*YOUR TASK*: Nothing in the listing should be altered when it is copied, and no picture goes into the copy.

*MATERIAL TO PROCESS*:
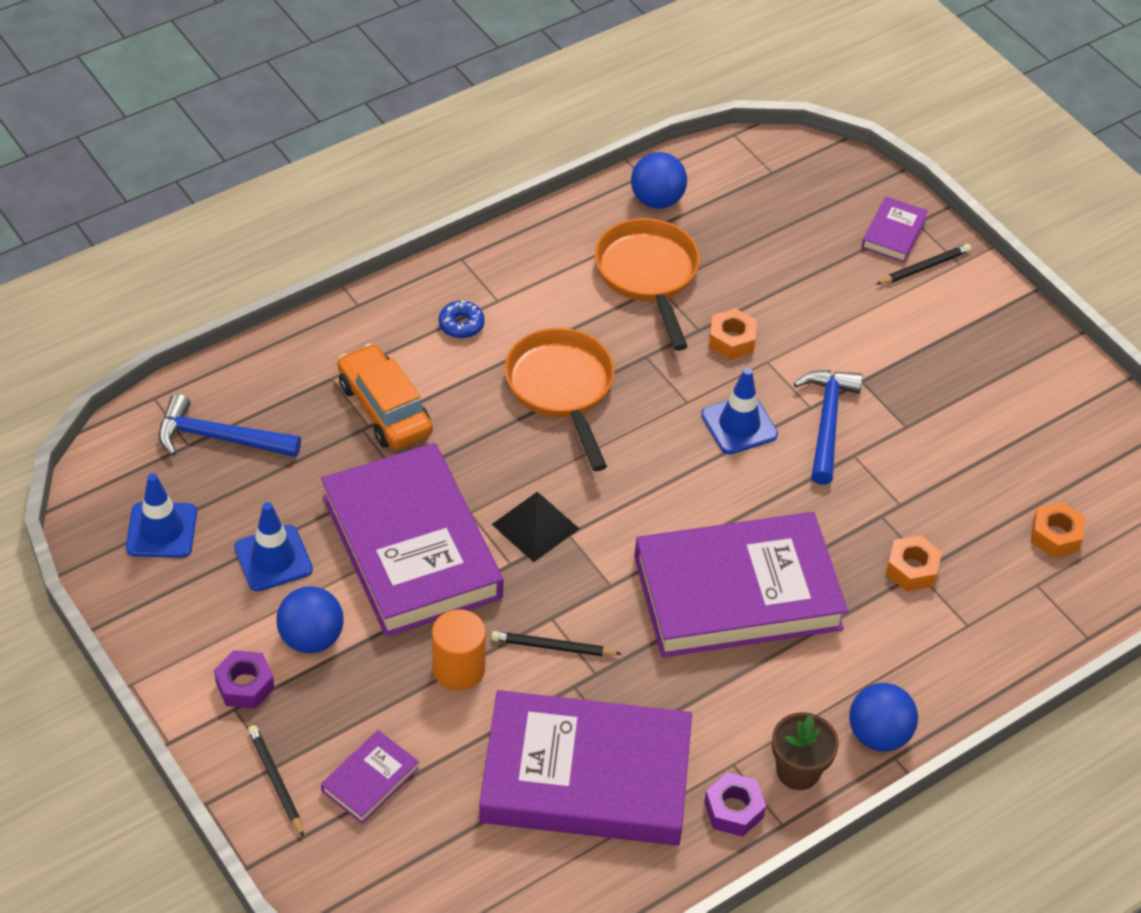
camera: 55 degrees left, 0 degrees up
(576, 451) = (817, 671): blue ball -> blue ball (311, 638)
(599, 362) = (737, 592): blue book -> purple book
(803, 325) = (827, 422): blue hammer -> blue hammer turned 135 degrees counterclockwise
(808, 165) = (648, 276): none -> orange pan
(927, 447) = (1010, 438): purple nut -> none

*OUTPUT*:
camera: 55 degrees left, 0 degrees up
(576, 451) = (817, 671): blue ball -> blue ball (311, 638)
(599, 362) = (737, 592): blue book -> purple book
(803, 325) = (827, 422): blue hammer -> blue hammer turned 135 degrees counterclockwise
(808, 165) = (648, 276): none -> orange pan
(927, 447) = (1010, 438): purple nut -> none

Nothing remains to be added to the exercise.